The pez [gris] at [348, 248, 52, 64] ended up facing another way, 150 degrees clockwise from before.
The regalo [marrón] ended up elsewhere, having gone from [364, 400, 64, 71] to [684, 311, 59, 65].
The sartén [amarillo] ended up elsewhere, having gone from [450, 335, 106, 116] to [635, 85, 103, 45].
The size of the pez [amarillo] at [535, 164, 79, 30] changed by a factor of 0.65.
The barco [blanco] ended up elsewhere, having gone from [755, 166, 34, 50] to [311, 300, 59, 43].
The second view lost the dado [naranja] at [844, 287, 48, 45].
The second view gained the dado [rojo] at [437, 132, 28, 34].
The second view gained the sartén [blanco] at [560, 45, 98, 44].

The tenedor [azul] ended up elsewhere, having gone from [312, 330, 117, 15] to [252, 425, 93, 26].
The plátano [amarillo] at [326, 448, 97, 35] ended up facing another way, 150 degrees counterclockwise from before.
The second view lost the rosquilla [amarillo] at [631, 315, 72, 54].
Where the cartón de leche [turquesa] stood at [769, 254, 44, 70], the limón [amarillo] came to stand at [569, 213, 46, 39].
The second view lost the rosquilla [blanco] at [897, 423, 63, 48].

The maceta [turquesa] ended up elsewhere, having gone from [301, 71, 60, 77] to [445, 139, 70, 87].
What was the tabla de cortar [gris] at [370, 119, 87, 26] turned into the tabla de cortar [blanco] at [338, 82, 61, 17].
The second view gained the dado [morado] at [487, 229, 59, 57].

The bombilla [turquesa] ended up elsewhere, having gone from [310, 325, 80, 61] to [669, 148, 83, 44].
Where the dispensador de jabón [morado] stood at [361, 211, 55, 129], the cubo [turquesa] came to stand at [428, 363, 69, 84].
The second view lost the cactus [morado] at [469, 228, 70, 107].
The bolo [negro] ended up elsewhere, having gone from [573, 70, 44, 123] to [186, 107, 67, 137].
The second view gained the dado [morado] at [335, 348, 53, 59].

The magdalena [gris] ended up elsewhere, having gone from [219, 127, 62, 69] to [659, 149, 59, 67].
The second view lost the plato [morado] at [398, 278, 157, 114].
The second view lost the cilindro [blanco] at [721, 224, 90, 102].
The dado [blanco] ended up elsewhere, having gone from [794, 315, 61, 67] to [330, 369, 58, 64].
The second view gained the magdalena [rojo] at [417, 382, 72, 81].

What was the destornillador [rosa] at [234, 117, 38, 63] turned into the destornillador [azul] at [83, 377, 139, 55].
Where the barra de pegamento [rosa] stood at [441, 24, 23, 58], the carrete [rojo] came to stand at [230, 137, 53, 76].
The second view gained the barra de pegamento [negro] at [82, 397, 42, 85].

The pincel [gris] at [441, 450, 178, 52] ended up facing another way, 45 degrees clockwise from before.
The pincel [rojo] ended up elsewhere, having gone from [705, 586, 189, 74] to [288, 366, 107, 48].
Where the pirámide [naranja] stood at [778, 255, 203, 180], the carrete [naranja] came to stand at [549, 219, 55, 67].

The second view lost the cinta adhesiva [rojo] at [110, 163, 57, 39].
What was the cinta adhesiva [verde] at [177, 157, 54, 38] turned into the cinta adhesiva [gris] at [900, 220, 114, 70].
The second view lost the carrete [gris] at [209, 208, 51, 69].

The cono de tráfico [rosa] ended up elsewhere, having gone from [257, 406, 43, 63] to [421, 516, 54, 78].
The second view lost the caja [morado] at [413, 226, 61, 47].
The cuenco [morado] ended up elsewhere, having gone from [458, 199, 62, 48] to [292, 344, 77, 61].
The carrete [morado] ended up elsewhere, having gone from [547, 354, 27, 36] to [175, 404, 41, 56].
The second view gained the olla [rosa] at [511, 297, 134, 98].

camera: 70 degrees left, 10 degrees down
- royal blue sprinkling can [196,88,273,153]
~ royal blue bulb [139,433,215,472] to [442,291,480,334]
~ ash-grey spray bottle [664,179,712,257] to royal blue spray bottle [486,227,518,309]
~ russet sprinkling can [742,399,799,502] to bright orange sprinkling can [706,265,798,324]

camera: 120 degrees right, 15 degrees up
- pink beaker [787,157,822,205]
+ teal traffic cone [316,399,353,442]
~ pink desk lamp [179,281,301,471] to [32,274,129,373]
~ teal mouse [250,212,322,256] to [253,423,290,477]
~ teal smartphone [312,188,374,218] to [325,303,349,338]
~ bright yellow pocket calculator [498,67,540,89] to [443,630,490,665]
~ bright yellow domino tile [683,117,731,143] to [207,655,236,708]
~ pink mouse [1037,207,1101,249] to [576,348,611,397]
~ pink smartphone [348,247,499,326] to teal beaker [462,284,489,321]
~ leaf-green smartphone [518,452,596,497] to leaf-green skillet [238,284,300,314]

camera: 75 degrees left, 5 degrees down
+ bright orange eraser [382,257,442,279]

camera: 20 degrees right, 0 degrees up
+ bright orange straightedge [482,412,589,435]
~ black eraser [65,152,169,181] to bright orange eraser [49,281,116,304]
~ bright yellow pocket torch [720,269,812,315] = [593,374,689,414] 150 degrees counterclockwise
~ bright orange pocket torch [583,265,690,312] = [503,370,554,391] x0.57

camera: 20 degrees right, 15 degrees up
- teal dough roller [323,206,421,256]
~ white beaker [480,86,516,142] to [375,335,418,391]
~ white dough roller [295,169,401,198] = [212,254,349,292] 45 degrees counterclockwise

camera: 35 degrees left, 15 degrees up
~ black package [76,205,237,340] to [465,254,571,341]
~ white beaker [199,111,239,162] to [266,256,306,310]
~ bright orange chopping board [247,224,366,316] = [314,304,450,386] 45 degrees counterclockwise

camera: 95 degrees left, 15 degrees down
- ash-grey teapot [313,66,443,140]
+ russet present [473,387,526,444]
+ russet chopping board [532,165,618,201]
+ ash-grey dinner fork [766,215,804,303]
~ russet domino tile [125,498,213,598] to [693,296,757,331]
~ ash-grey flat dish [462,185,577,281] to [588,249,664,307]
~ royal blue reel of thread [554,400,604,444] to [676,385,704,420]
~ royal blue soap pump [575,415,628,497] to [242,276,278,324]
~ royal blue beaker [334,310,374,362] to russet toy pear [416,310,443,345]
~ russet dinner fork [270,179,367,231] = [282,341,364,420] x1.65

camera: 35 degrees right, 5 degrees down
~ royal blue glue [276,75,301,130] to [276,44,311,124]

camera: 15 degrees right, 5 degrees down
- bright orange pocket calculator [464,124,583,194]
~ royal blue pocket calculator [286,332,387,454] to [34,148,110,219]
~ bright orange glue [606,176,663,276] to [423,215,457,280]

| AIM OF THE TASK |
All lines above from the one with "camera: 70 degrees left, 10 degrees down" to the one with "spray bottle [486,227,518,309]", inclusive, should be copied exactly, and no other lines.

| WRITTEN RESPONSE |
camera: 70 degrees left, 10 degrees down
- royal blue sprinkling can [196,88,273,153]
~ royal blue bulb [139,433,215,472] to [442,291,480,334]
~ ash-grey spray bottle [664,179,712,257] to royal blue spray bottle [486,227,518,309]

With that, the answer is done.